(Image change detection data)
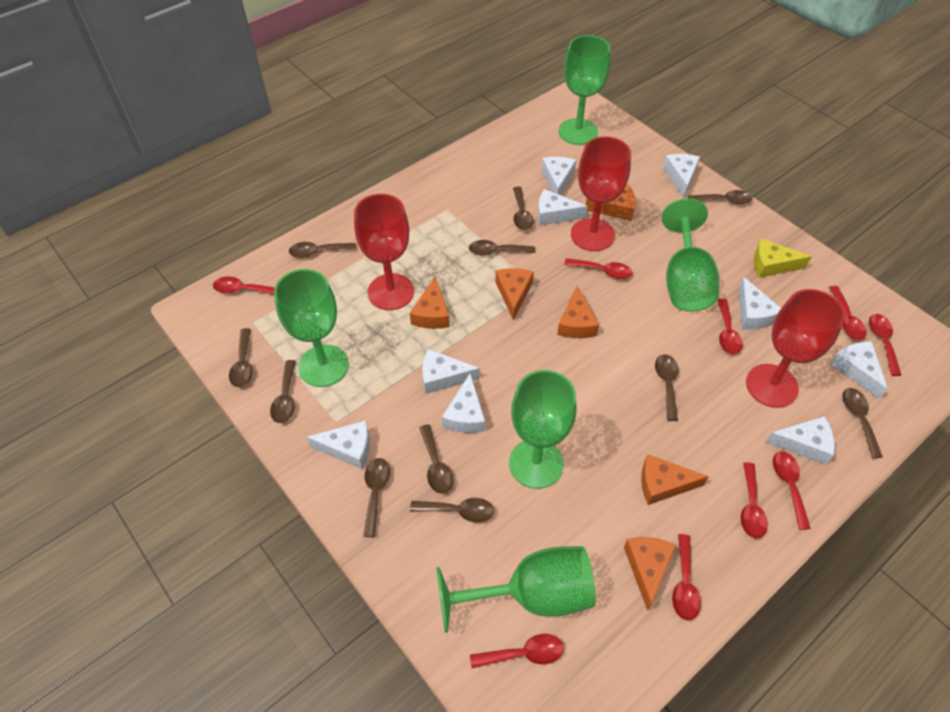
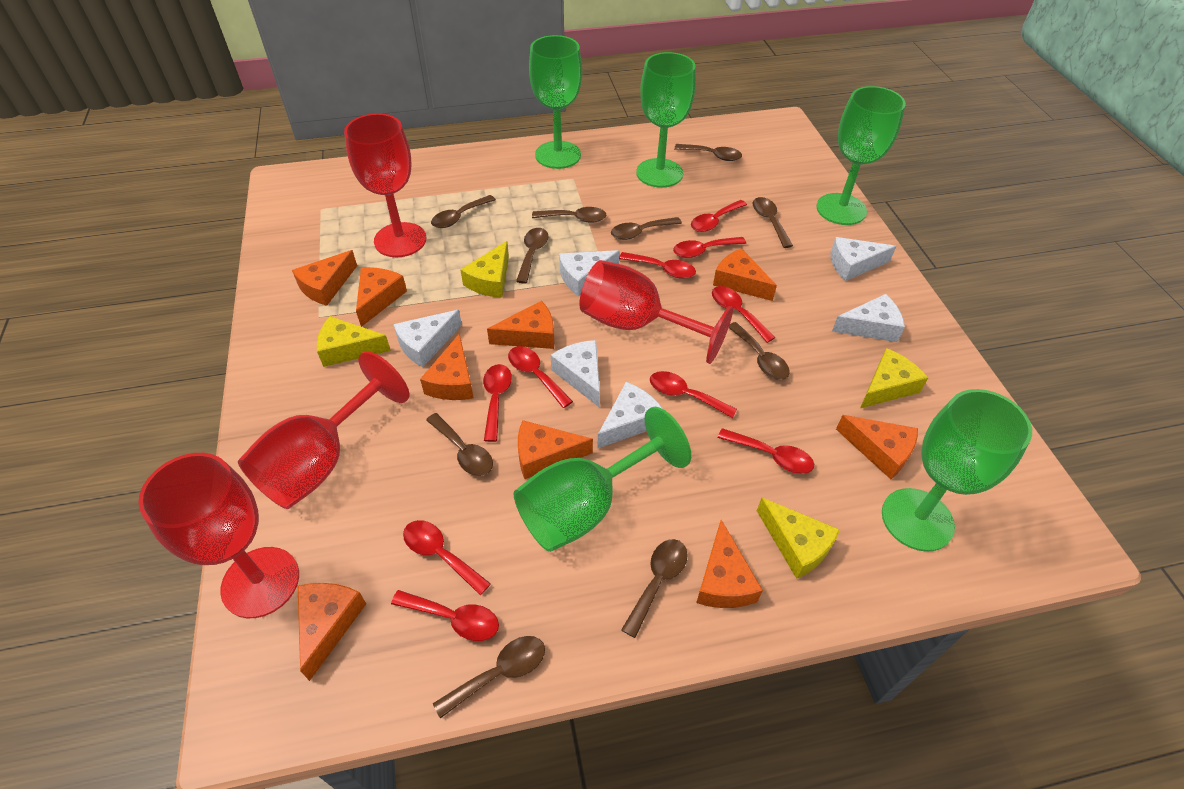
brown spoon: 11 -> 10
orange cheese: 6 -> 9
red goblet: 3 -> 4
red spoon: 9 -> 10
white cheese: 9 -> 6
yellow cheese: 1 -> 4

**What you need to do**
Could you repeat all of the data exactly, minus the pictures?

**Response below**
brown spoon: 11 -> 10
orange cheese: 6 -> 9
red goblet: 3 -> 4
red spoon: 9 -> 10
white cheese: 9 -> 6
yellow cheese: 1 -> 4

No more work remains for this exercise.